▸ Exercise details:
Repeat the stretch of entries below from the line with "camera: 25 degrees left, 5 degrees down" through the line with "(521, 500) = (638, 233): yellow house -> none". Include both ends and add nothing.

▸ Given records:

**********

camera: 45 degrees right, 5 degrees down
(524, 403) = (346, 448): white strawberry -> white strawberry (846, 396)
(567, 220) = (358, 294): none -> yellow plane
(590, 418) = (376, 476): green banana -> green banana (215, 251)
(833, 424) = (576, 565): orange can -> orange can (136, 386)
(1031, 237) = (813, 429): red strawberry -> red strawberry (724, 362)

**********

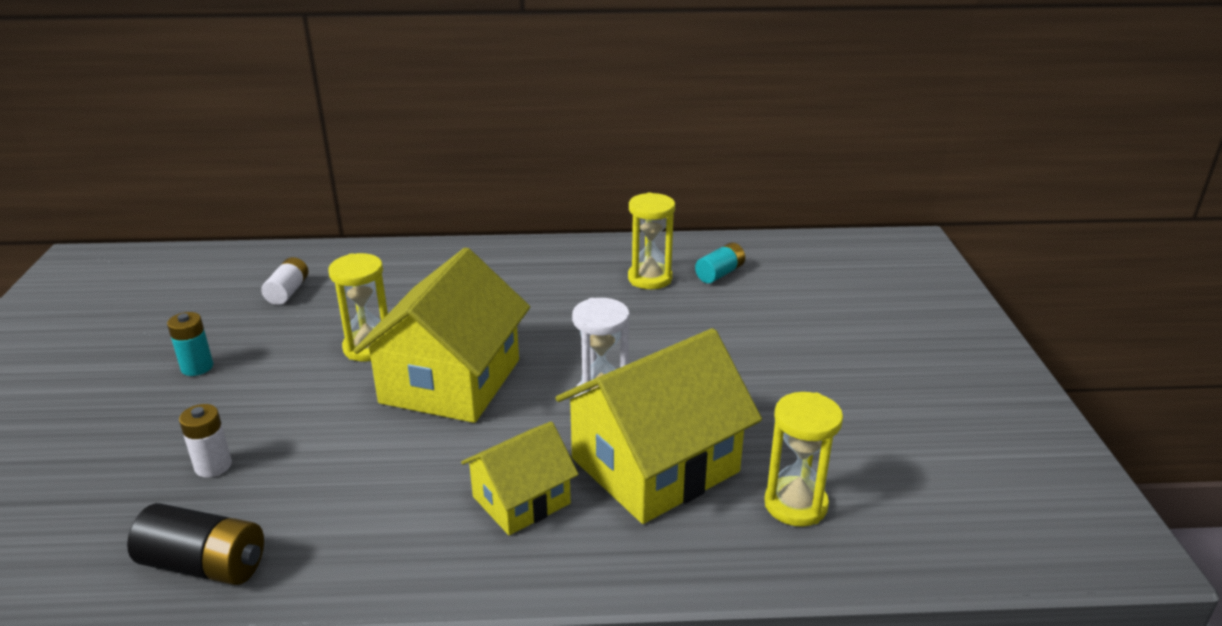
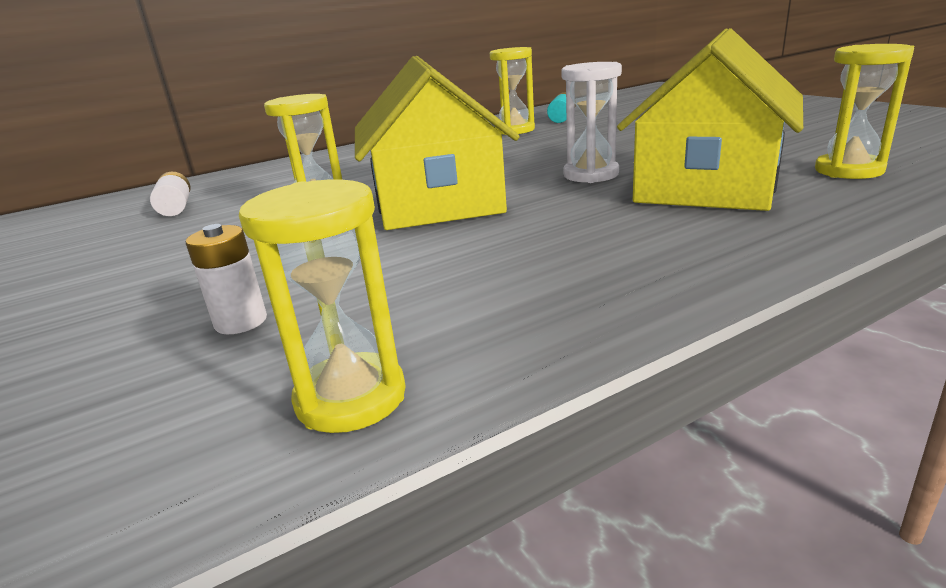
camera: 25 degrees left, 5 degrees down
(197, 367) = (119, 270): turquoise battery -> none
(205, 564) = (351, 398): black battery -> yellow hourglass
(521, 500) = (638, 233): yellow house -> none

**********

▸ Exercise result:
camera: 25 degrees left, 5 degrees down
(197, 367) = (119, 270): turquoise battery -> none
(205, 564) = (351, 398): black battery -> yellow hourglass
(521, 500) = (638, 233): yellow house -> none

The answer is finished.